§ **What you are asked to do**
What is needed is an exact transcription of every record, minus the pictures.

(Before-and-after change records)
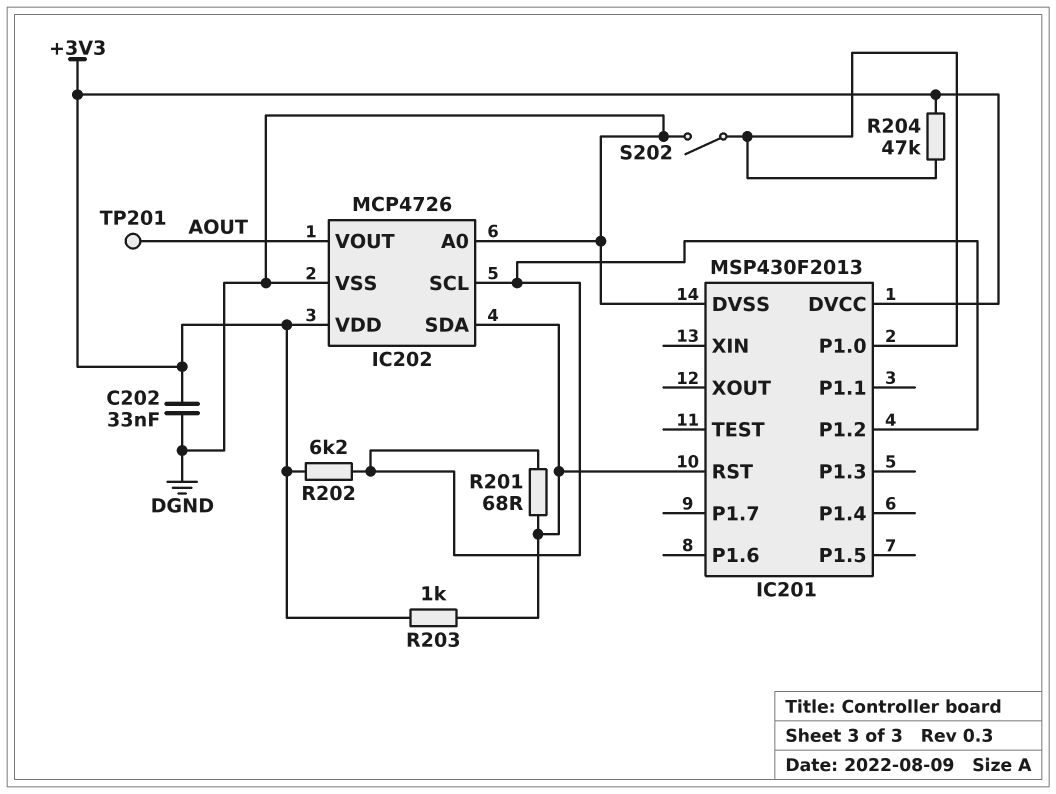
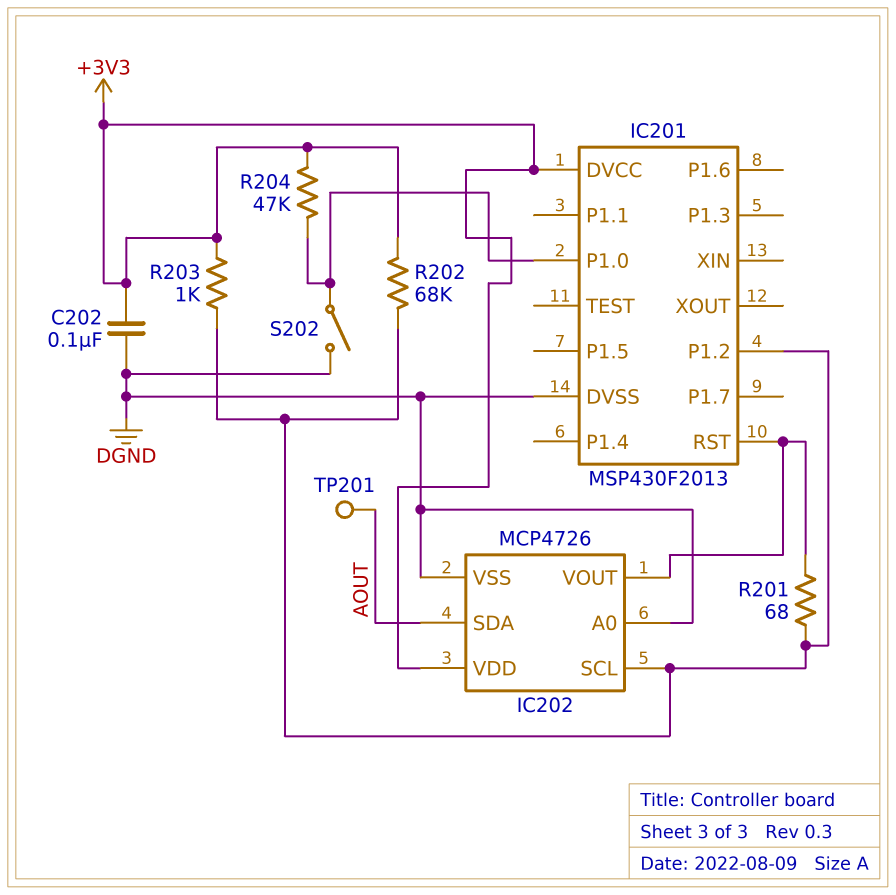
C202: 33nF (+3V3, DGND) -> 100nF (+3V3, DGND)
IC202 pin SDA: IC201/RST -> AOUT
IC202 pin VOUT: AOUT -> IC201/RST
R202: 6.2k (+3V3, IC201/P1.2) -> 68k (+3V3, IC201/P1.2)
R203: 1k (+3V3, IC201/RST) -> 1k (+3V3, IC201/P1.2)

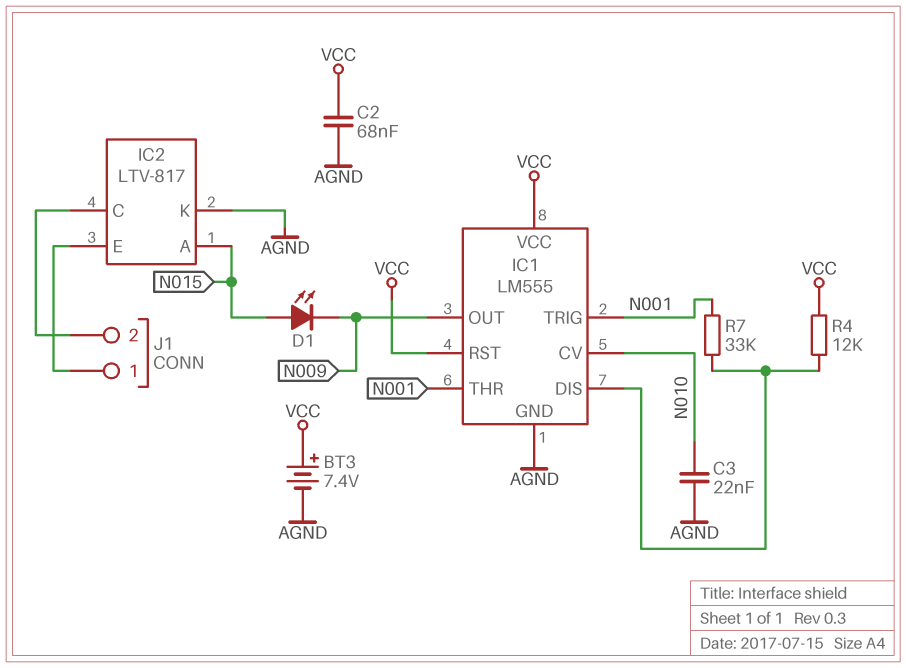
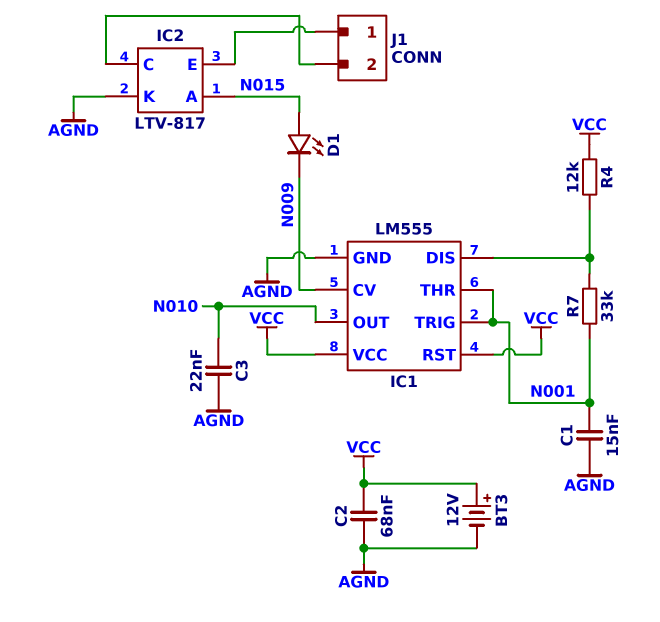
BT3: 7.4V (plus VCC, minus AGND) -> 12V (plus VCC, minus AGND)
C1: none -> 15nF (AGND, N001)
IC1 pin CV: N010 -> N009
IC1 pin OUT: N009 -> N010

§ **Answer area**
C202: 33nF (+3V3, DGND) -> 100nF (+3V3, DGND)
IC202 pin SDA: IC201/RST -> AOUT
IC202 pin VOUT: AOUT -> IC201/RST
R202: 6.2k (+3V3, IC201/P1.2) -> 68k (+3V3, IC201/P1.2)
R203: 1k (+3V3, IC201/RST) -> 1k (+3V3, IC201/P1.2)

BT3: 7.4V (plus VCC, minus AGND) -> 12V (plus VCC, minus AGND)
C1: none -> 15nF (AGND, N001)
IC1 pin CV: N010 -> N009
IC1 pin OUT: N009 -> N010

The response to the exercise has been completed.